__What you will do__: Reproduce the records. Keep every word exact and include no images.

__Source records__:

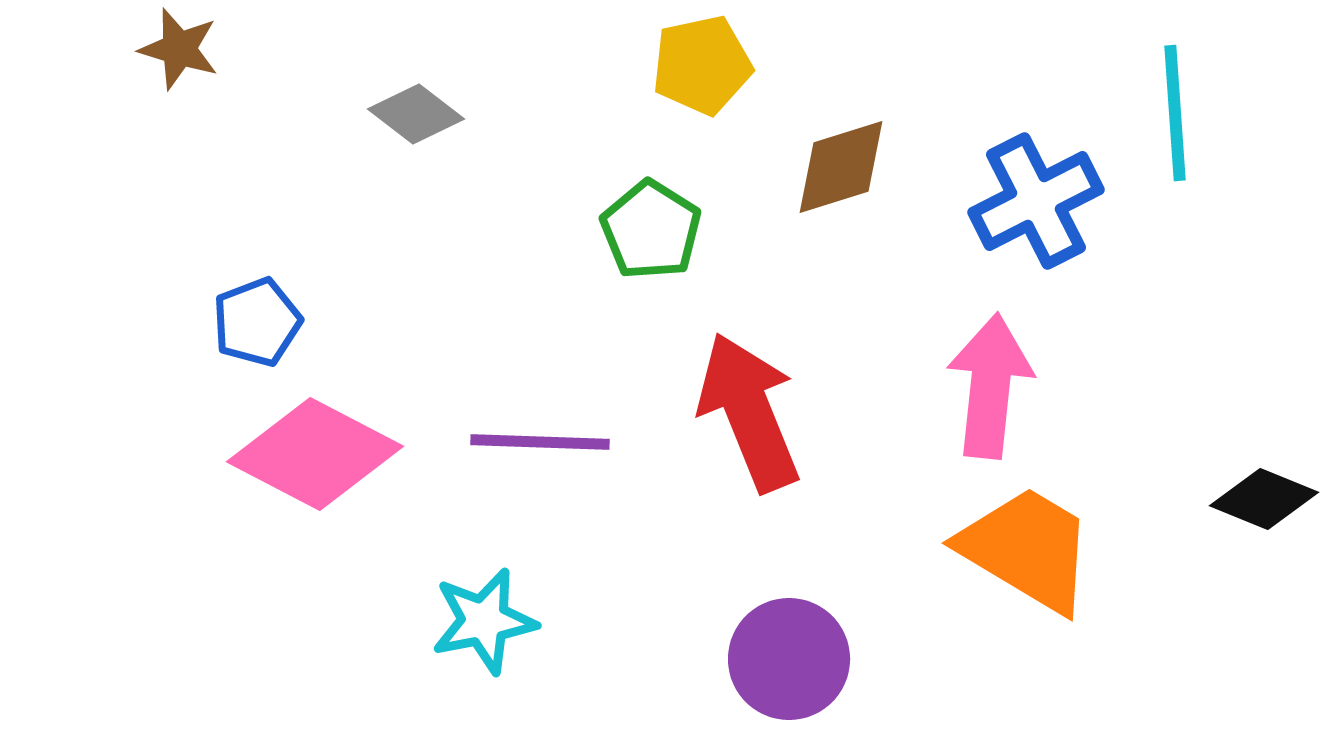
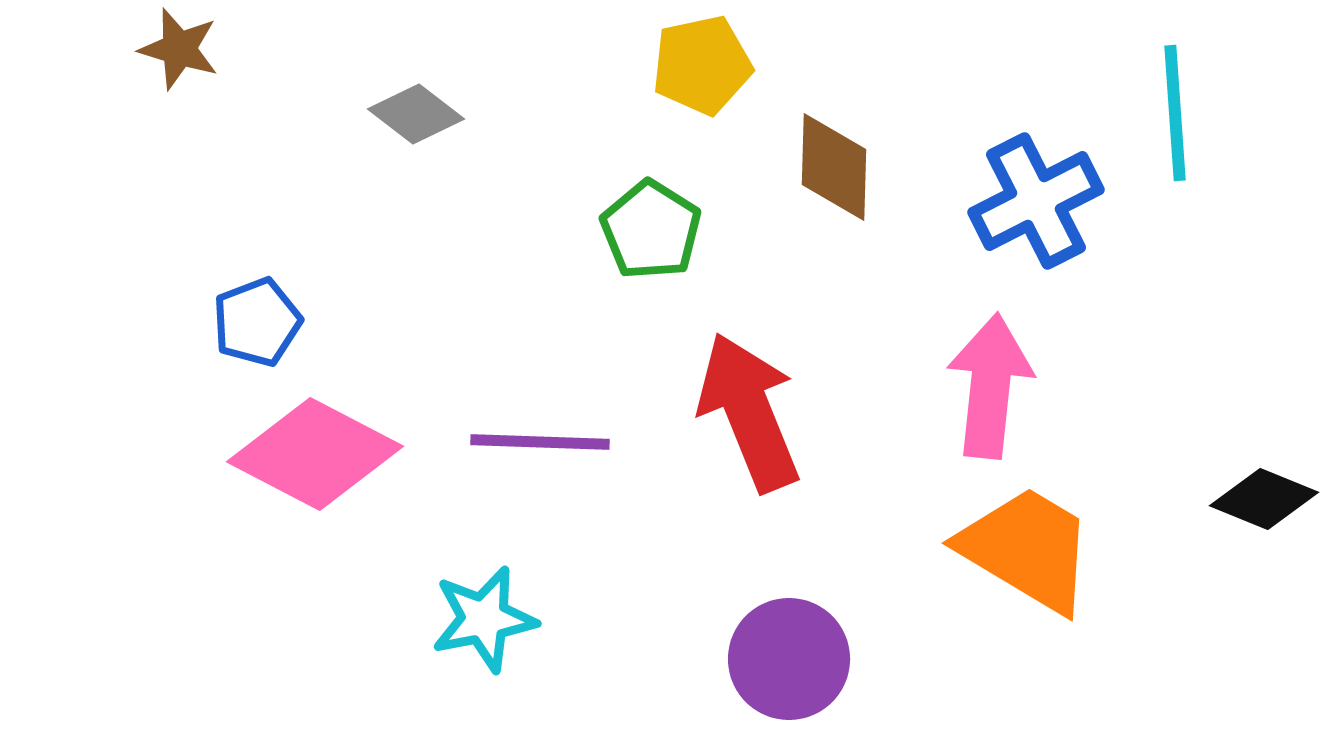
brown diamond: moved 7 px left; rotated 71 degrees counterclockwise
cyan star: moved 2 px up
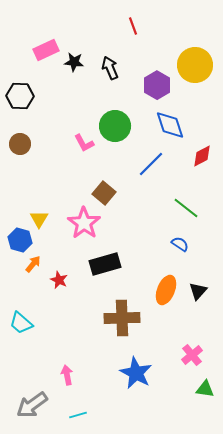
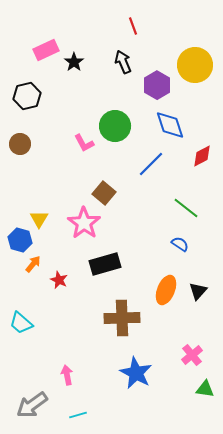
black star: rotated 30 degrees clockwise
black arrow: moved 13 px right, 6 px up
black hexagon: moved 7 px right; rotated 16 degrees counterclockwise
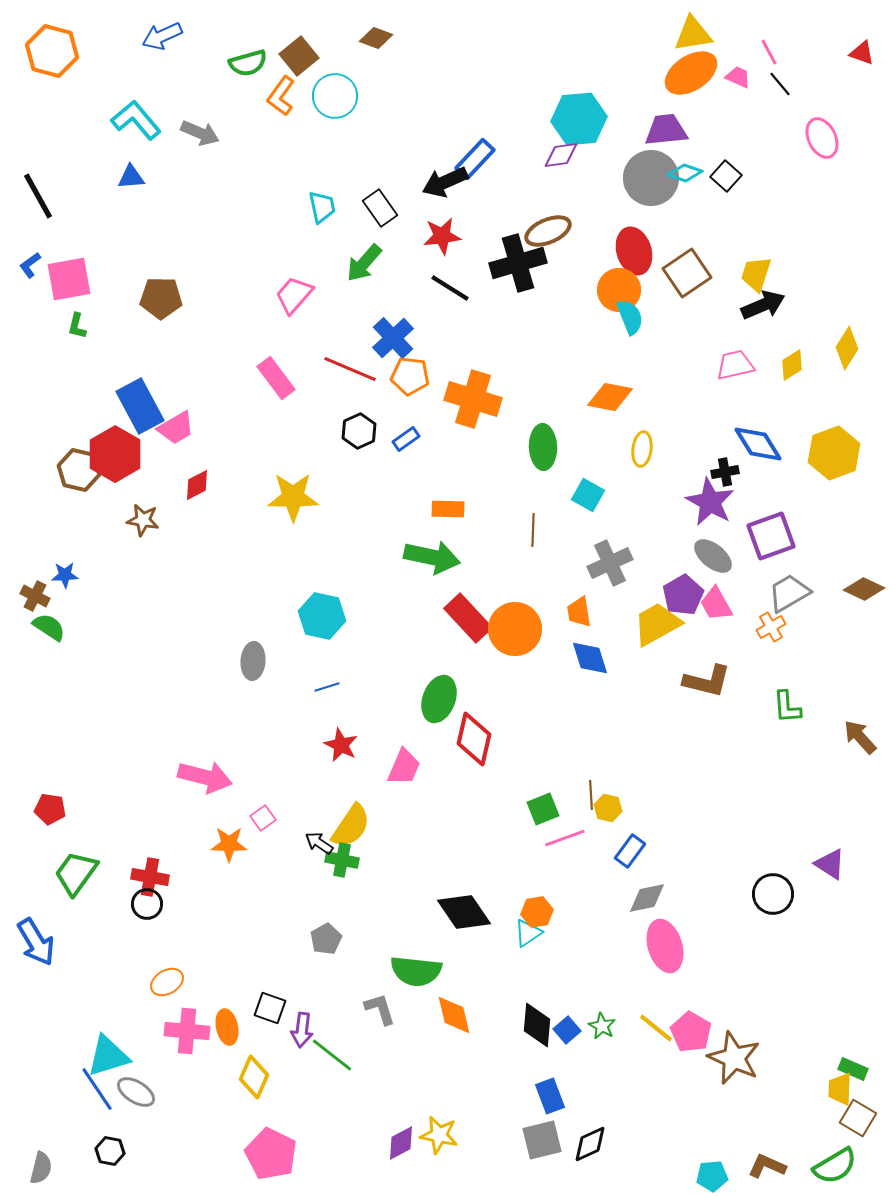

__Solved exercise__:
brown diamond: moved 7 px left; rotated 71 degrees counterclockwise
cyan star: moved 2 px up
black star: rotated 30 degrees clockwise
black arrow: moved 13 px right, 6 px up
black hexagon: moved 7 px right; rotated 16 degrees counterclockwise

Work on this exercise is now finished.